__Goal of the exercise__: Below this line is a set of entries; quote exactly the lines from the line that contains "camera: 125 degrees right, 10 degrees down" to the line that contains "(322, 53) = (722, 210): yellow", both lines included.

__Exercise inputs__:
......
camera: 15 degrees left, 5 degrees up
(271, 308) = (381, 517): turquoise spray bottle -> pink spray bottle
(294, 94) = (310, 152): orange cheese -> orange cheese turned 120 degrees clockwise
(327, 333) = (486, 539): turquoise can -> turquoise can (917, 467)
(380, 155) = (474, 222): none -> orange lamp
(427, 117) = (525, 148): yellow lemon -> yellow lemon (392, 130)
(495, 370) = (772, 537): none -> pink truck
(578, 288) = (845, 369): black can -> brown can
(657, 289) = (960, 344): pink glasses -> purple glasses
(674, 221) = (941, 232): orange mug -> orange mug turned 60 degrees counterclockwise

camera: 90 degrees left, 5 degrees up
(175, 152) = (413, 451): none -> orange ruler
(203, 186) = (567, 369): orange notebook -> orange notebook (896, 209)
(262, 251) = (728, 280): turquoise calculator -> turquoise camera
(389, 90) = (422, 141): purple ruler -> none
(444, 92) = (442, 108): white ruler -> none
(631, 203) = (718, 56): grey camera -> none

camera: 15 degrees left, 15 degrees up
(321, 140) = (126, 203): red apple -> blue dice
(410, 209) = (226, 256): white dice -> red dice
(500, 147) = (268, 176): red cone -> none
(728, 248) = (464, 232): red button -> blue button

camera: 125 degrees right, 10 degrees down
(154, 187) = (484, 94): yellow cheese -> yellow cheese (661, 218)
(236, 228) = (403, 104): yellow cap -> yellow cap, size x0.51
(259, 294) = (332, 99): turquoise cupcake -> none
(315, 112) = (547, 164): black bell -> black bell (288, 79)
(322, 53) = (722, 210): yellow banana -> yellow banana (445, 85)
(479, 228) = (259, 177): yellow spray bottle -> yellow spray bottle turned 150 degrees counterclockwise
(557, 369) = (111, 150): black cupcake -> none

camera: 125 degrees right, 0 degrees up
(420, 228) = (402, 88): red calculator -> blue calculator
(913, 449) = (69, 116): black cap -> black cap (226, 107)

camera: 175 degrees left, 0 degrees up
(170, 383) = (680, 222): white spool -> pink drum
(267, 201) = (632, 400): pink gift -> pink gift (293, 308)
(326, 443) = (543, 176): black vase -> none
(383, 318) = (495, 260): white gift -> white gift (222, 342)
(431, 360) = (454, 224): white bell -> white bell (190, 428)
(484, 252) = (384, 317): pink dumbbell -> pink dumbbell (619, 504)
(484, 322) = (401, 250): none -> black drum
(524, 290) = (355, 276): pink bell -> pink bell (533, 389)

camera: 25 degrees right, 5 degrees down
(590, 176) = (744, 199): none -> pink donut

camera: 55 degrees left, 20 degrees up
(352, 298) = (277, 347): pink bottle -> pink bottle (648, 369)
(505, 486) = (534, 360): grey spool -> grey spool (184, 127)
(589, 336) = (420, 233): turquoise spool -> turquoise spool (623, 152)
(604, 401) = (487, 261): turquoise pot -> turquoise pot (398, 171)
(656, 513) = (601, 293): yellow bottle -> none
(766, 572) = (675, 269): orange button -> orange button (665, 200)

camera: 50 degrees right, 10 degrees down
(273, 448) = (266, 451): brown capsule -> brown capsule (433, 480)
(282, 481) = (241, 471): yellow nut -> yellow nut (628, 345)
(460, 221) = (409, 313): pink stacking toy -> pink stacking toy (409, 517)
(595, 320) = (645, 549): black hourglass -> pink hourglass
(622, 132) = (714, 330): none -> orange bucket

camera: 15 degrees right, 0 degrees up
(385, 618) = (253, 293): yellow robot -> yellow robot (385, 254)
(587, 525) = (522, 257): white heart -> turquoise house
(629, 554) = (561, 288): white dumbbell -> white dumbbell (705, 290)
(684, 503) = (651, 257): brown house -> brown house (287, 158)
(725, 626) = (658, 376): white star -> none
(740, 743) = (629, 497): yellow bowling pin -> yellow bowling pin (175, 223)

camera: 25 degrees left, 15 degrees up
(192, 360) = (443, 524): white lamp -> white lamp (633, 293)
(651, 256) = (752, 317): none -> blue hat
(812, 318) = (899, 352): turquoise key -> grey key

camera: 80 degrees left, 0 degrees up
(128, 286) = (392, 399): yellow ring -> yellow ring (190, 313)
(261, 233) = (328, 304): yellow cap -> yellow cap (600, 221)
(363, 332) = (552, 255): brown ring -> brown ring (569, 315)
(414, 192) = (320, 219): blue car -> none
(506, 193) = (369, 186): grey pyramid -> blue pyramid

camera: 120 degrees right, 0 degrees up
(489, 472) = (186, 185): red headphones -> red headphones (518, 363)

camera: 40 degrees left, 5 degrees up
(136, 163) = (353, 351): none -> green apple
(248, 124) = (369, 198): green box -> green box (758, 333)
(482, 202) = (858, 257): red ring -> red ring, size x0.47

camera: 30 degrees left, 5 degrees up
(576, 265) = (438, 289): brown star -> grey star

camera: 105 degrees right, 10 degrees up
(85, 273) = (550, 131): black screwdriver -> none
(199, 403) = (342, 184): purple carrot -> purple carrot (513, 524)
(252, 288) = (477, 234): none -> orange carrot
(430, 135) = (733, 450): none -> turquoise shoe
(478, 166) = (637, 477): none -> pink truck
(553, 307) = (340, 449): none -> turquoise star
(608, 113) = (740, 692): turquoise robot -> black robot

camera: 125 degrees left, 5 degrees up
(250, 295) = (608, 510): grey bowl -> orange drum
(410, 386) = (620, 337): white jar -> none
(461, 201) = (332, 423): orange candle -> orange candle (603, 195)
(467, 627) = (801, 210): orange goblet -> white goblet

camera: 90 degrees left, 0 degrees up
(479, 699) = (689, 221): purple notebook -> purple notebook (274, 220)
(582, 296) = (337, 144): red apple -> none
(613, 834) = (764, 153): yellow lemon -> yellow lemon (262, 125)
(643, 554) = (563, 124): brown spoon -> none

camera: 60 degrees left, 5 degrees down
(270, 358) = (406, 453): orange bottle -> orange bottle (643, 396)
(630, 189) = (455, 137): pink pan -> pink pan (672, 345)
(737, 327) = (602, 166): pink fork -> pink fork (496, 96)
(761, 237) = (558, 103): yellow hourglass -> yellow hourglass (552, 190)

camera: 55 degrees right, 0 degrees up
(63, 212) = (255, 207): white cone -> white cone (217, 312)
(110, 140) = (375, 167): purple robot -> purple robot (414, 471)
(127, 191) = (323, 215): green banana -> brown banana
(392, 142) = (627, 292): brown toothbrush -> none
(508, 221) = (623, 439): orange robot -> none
......
__Answer for this exercise__:
camera: 125 degrees right, 10 degrees down
(154, 187) = (484, 94): yellow cheese -> yellow cheese (661, 218)
(236, 228) = (403, 104): yellow cap -> yellow cap, size x0.51
(259, 294) = (332, 99): turquoise cupcake -> none
(315, 112) = (547, 164): black bell -> black bell (288, 79)
(322, 53) = (722, 210): yellow banana -> yellow banana (445, 85)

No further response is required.